▸ **EXERCISE AIM**
When you reach the line with "delete: kubek [niebieski]" in the listing below, transcribe it and each line after it up to and including the line with "move: patelnia [czerwony]", exactly and with nothing else.

▸ **RECORDS PROVIDED**
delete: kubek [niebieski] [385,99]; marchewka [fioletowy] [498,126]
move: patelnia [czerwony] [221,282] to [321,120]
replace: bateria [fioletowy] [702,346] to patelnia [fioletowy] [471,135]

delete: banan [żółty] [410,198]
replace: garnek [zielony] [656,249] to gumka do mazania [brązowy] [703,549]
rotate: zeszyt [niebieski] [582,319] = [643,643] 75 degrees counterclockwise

...

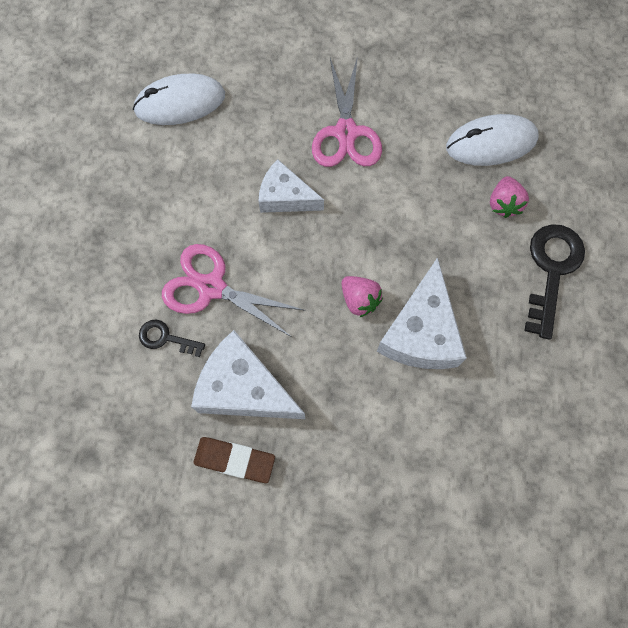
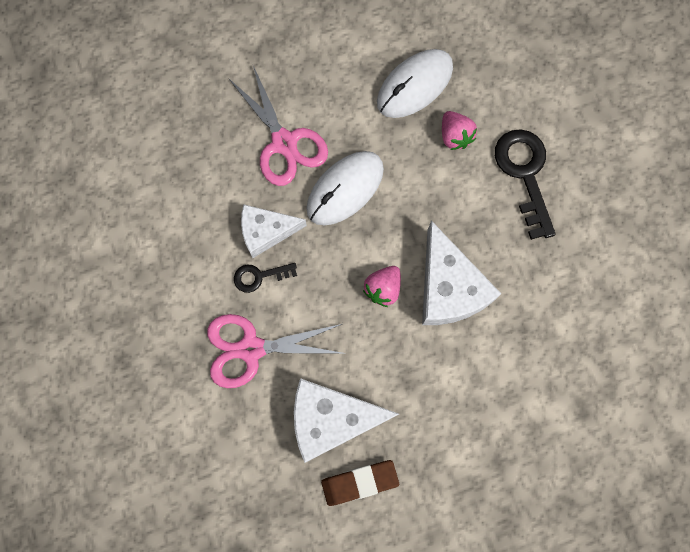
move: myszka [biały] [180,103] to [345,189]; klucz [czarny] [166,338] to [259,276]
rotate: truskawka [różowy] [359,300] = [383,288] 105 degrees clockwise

▸ **ANSWER TO THIS EXERCISE**
delete: kubek [niebieski] [385,99]; marchewka [fioletowy] [498,126]
move: patelnia [czerwony] [221,282] to [321,120]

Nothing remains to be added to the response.